• **To do**
Go through the records line by line. Report how many lines contain "none", with nothing else.

*** Data for review Section Begins ***

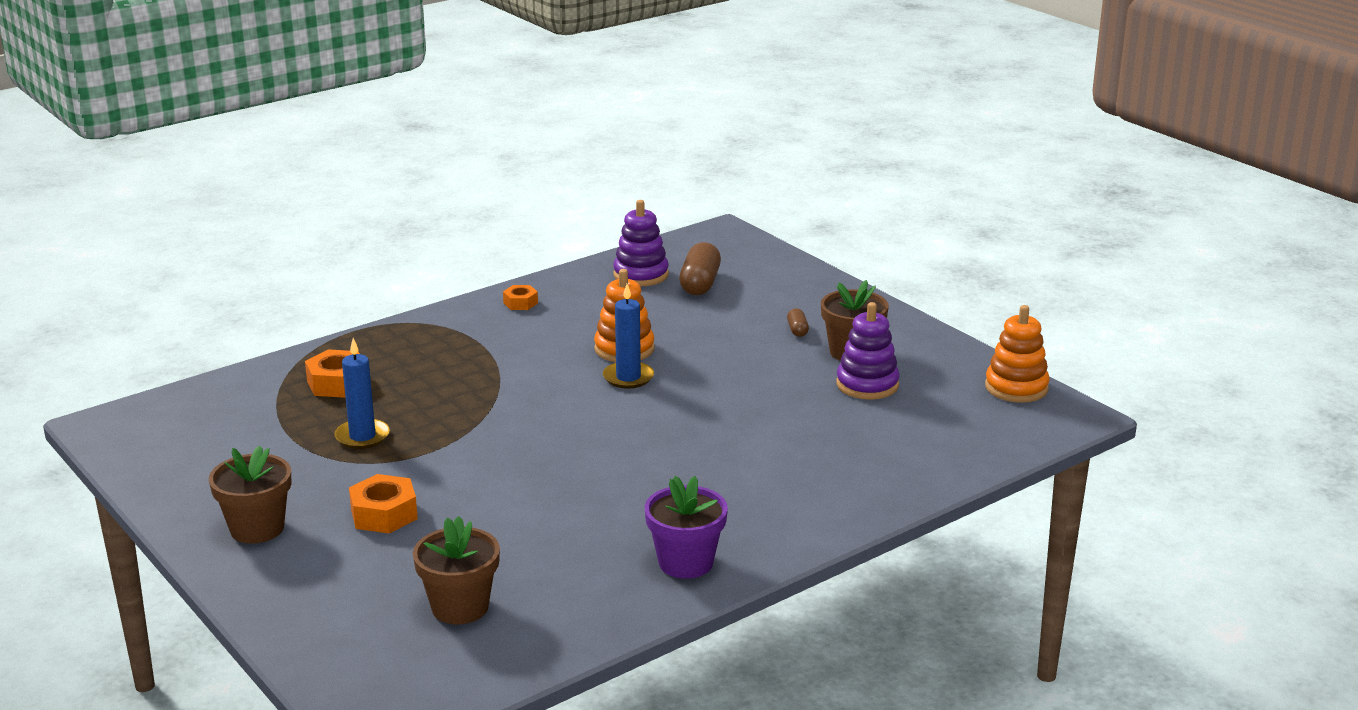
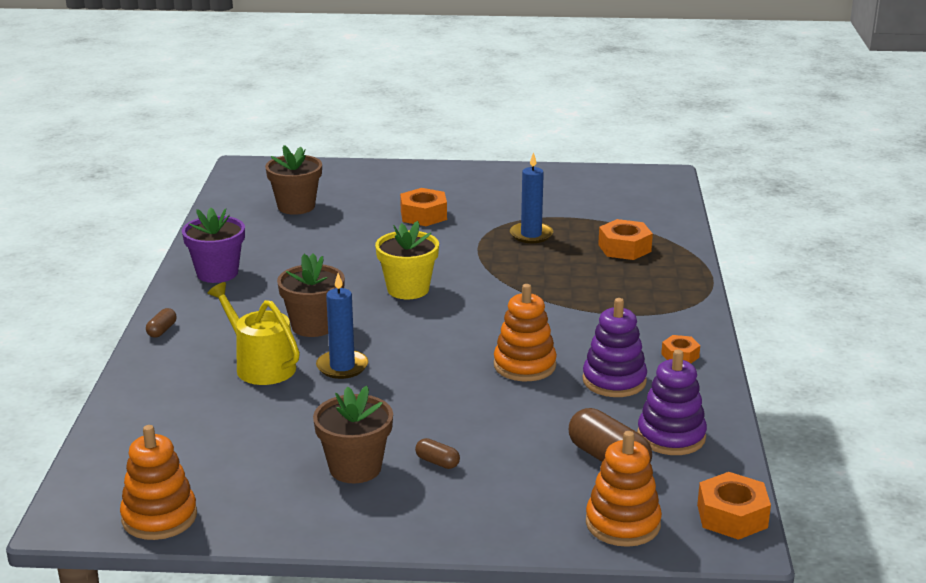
camera: 130 degrees right, 0 degrees up
(257, 528) = (465, 184): brown flower pot -> brown flower pot (313, 326)
(569, 447) = (408, 289): none -> yellow flower pot
(628, 377) = (473, 348): blue candle -> blue candle (342, 367)
(701, 237) = (732, 516): none -> orange nut
(760, 260) = (622, 524): none -> orange stacking toy
(799, 448) = (261, 366): none -> yellow watering can
(828, 526) = (162, 330): none -> brown capsule
(867, 385) = (292, 444): purple stacking toy -> purple stacking toy (614, 381)

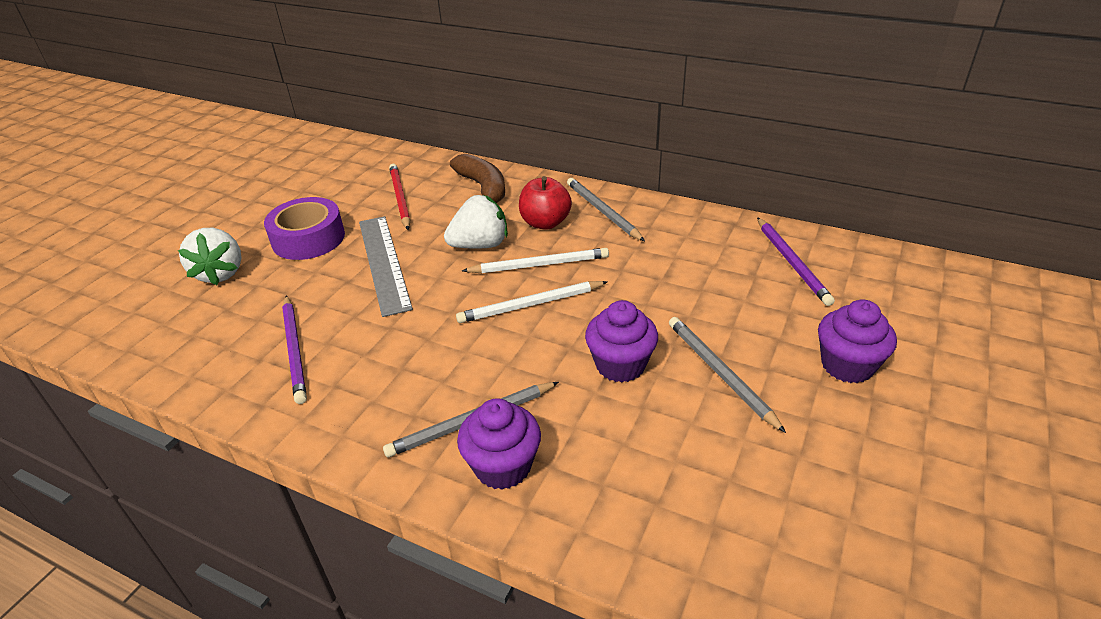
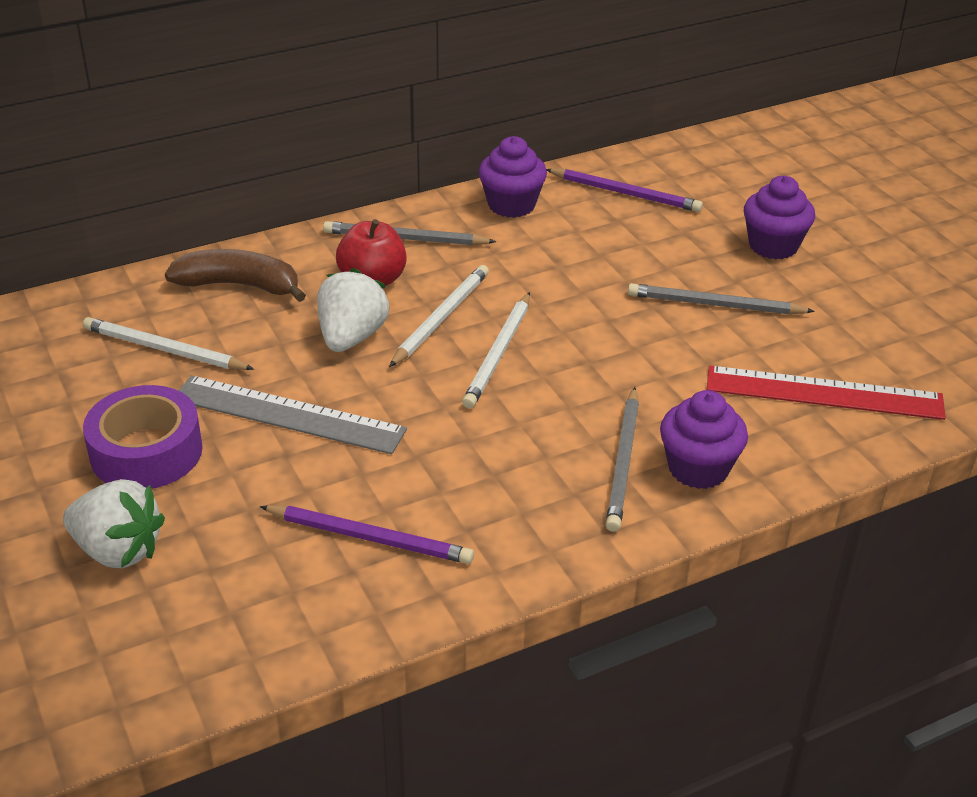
camera: 55 degrees left, 0 degrees up
(400, 198) = (164, 349): red pencil -> white pencil
(620, 365) = (646, 347): purple cupcake -> purple cupcake (511, 205)
(685, 497) = (824, 393): none -> red ruler

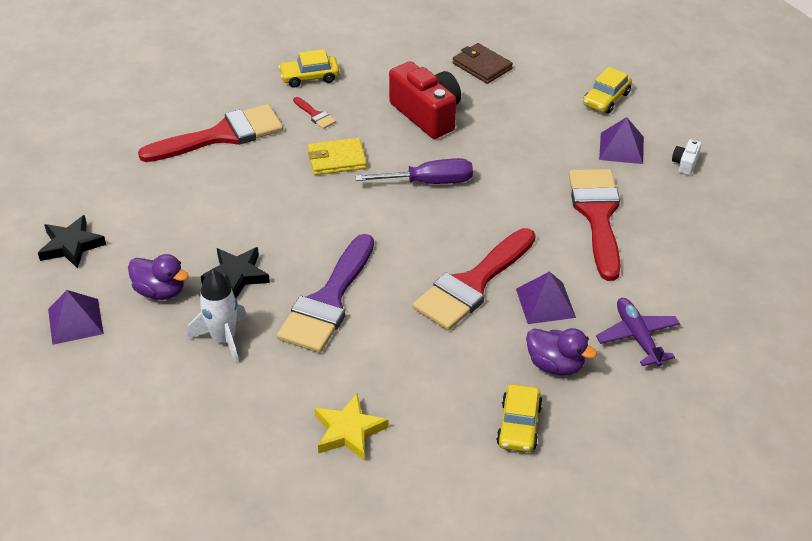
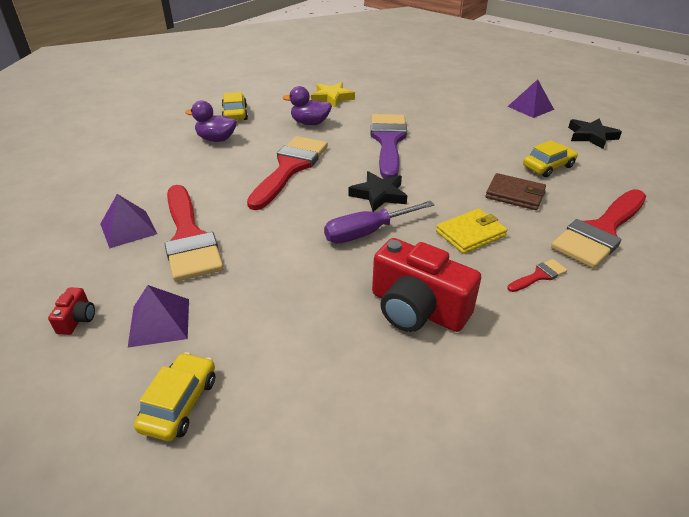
camera: 160 degrees right, 5 degrees down
(160, 291) = (501, 127): purple duck -> purple duck (310, 123)
(223, 339) = (436, 115): white rocket -> none
(236, 275) = (463, 142): black star -> black star (379, 195)
(309, 77) = (601, 326): yellow car -> yellow car (548, 166)
(315, 115) = (539, 276): red brush -> red brush turned 120 degrees clockwise
(482, 66) = (390, 419): brown wallet -> brown wallet (515, 195)
(545, 303) = (229, 168): purple pyramid -> purple pyramid (128, 228)
(637, 337) = (156, 162): purple plane -> none
(685, 164) = (77, 319): white camera -> red camera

*** Data for review Section Ends ***

• **Solution**
8